-- INSTRUCTIONS TO FOLLOW --
Every entry should come back exactly as written, minus the pictures.

━━━━━━━━━━

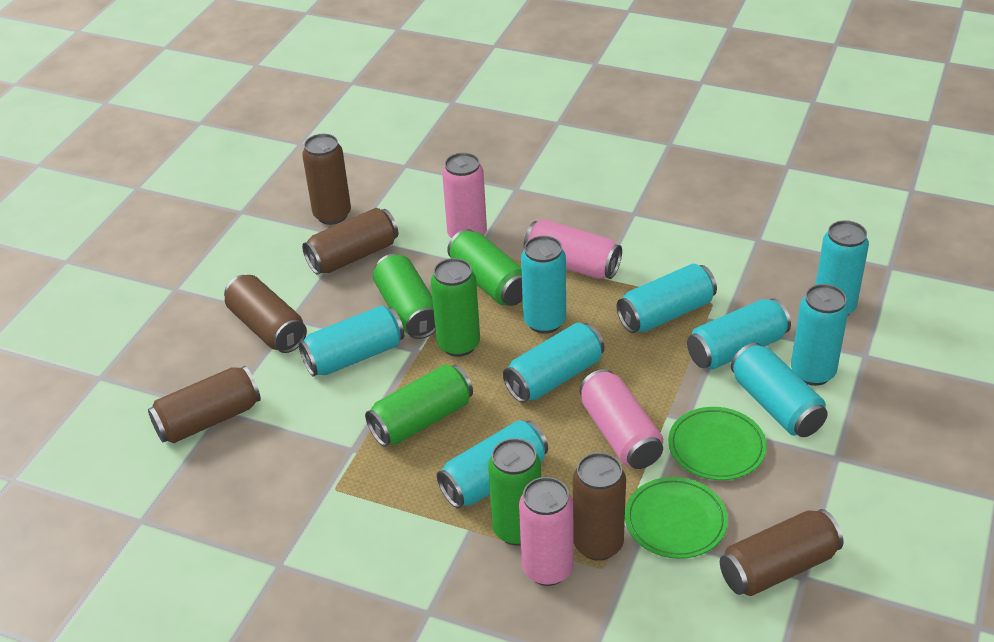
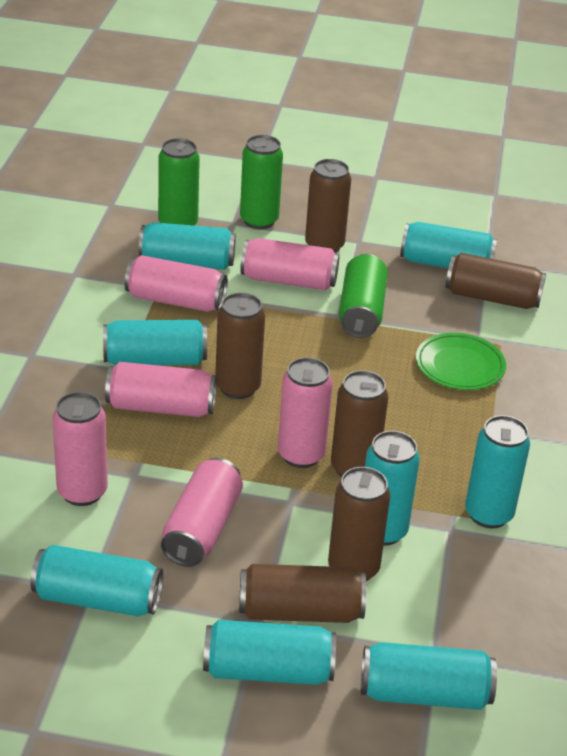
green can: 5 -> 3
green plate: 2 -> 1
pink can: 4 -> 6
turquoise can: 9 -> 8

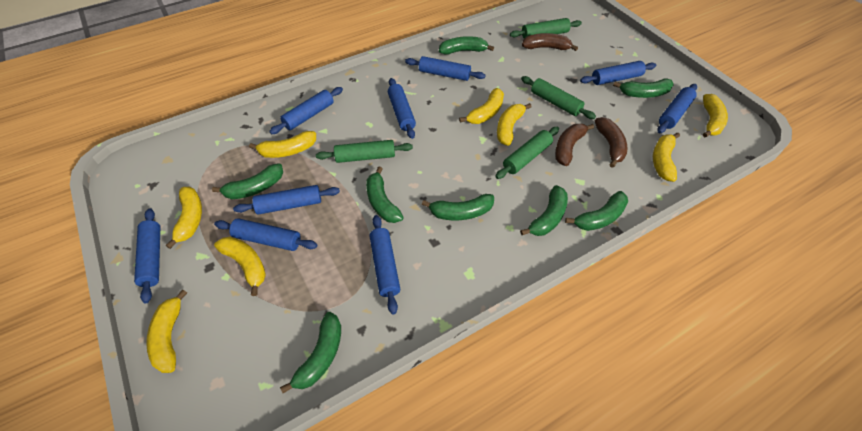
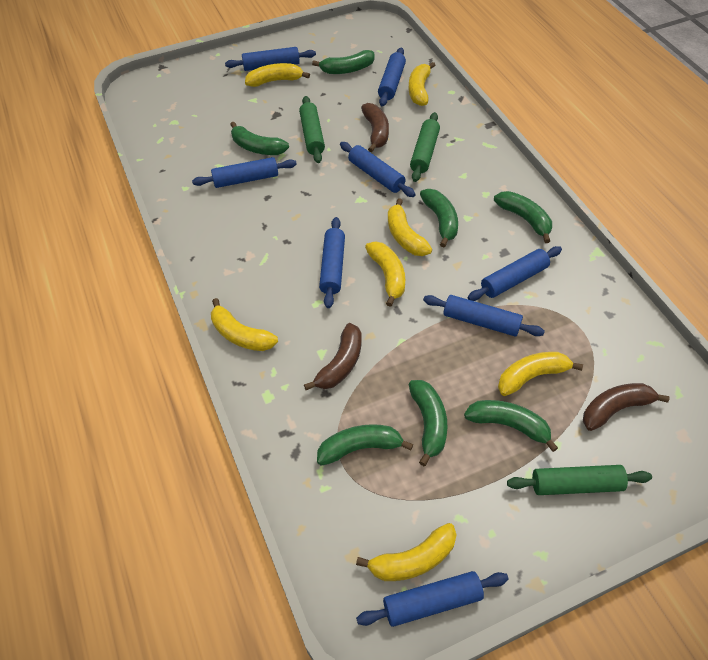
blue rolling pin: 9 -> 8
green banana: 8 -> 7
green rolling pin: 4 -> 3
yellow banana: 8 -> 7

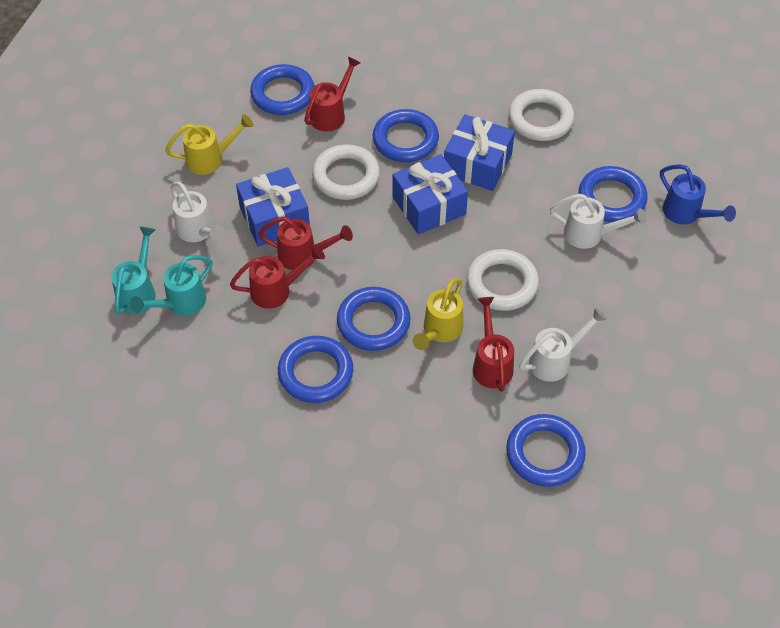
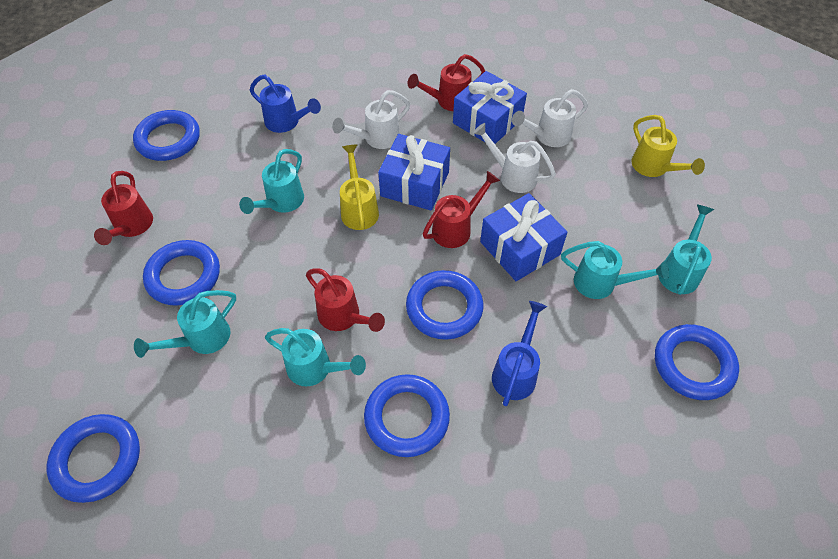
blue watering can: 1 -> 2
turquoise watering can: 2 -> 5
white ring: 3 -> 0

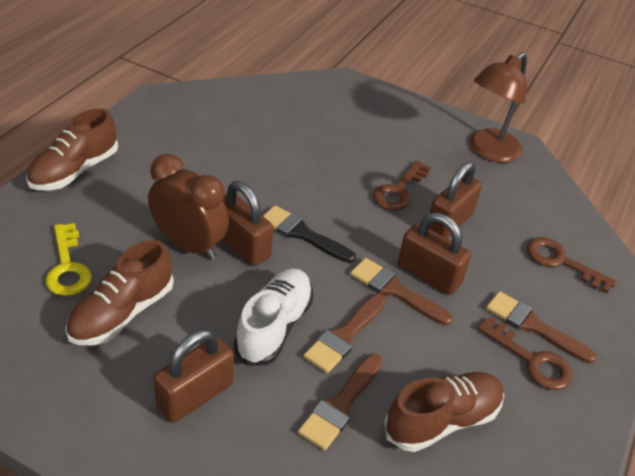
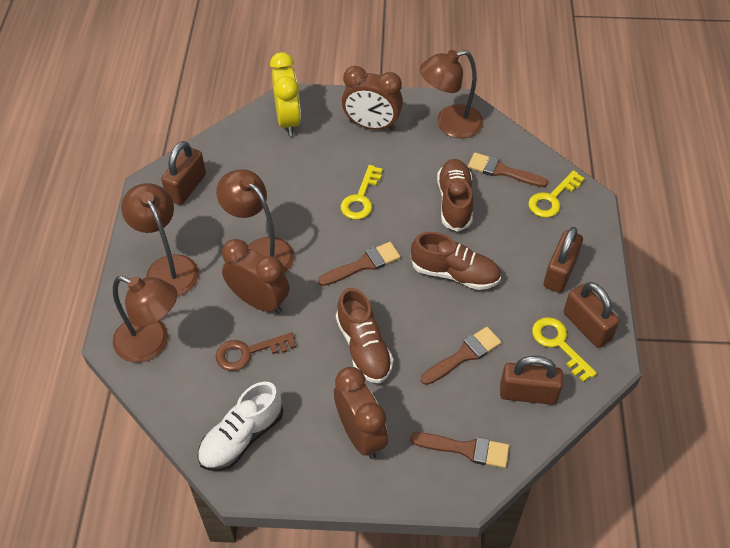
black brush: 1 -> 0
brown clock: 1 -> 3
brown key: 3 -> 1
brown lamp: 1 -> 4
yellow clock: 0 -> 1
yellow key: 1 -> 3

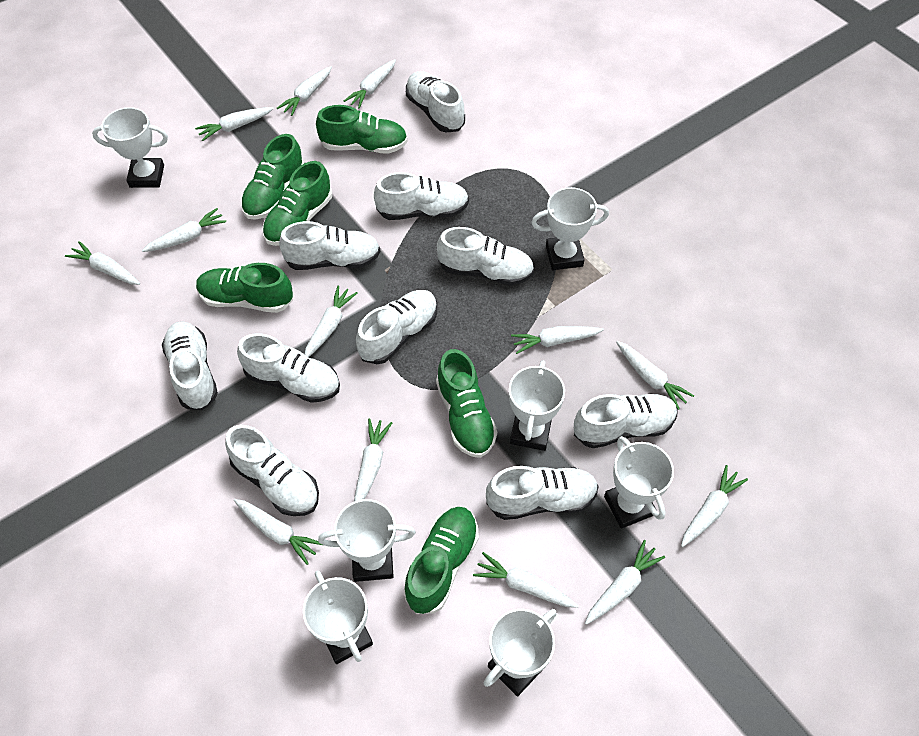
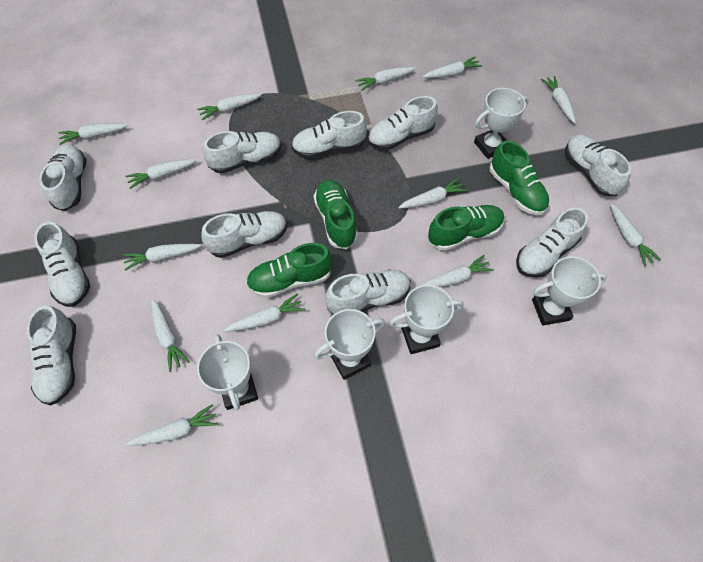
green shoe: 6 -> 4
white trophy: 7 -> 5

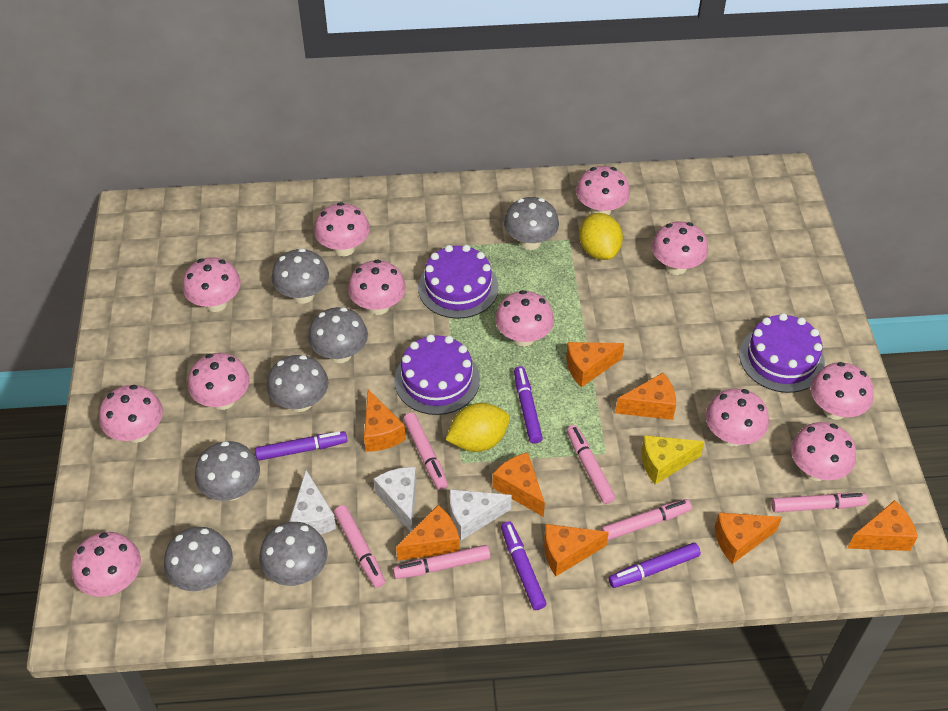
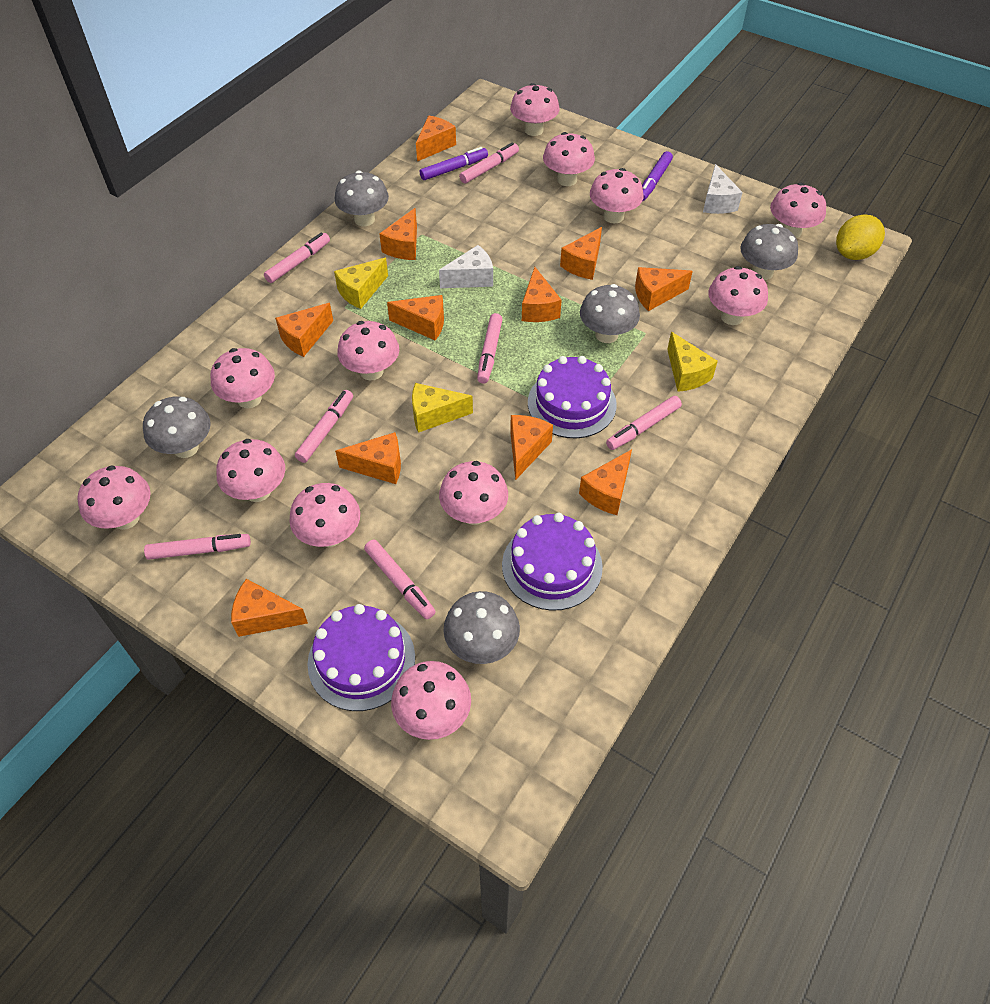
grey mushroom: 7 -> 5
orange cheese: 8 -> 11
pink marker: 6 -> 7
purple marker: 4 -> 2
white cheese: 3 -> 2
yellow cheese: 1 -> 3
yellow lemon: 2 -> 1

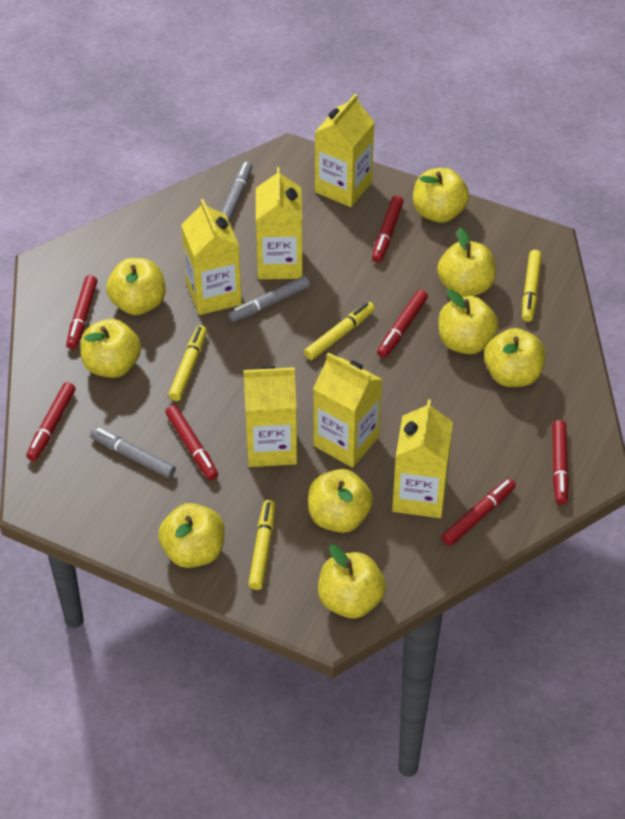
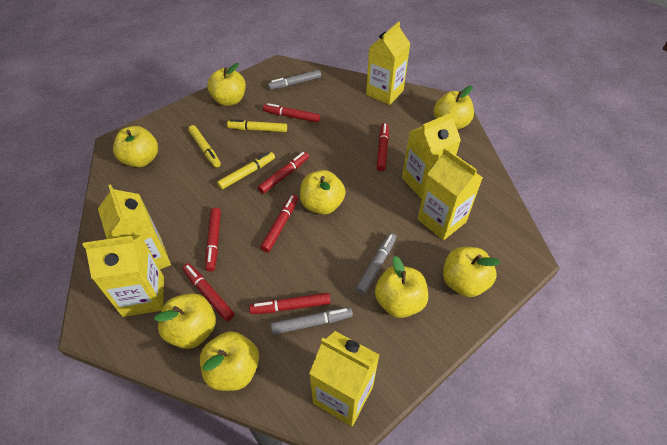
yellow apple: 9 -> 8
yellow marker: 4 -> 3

━━━━━━━━━━

-- ANSWER SECTION --
green can: 5 -> 3
green plate: 2 -> 1
pink can: 4 -> 6
turquoise can: 9 -> 8

blue rolling pin: 9 -> 8
green banana: 8 -> 7
green rolling pin: 4 -> 3
yellow banana: 8 -> 7

blue watering can: 1 -> 2
turquoise watering can: 2 -> 5
white ring: 3 -> 0

black brush: 1 -> 0
brown clock: 1 -> 3
brown key: 3 -> 1
brown lamp: 1 -> 4
yellow clock: 0 -> 1
yellow key: 1 -> 3

green shoe: 6 -> 4
white trophy: 7 -> 5

grey mushroom: 7 -> 5
orange cheese: 8 -> 11
pink marker: 6 -> 7
purple marker: 4 -> 2
white cheese: 3 -> 2
yellow cheese: 1 -> 3
yellow lemon: 2 -> 1

yellow apple: 9 -> 8
yellow marker: 4 -> 3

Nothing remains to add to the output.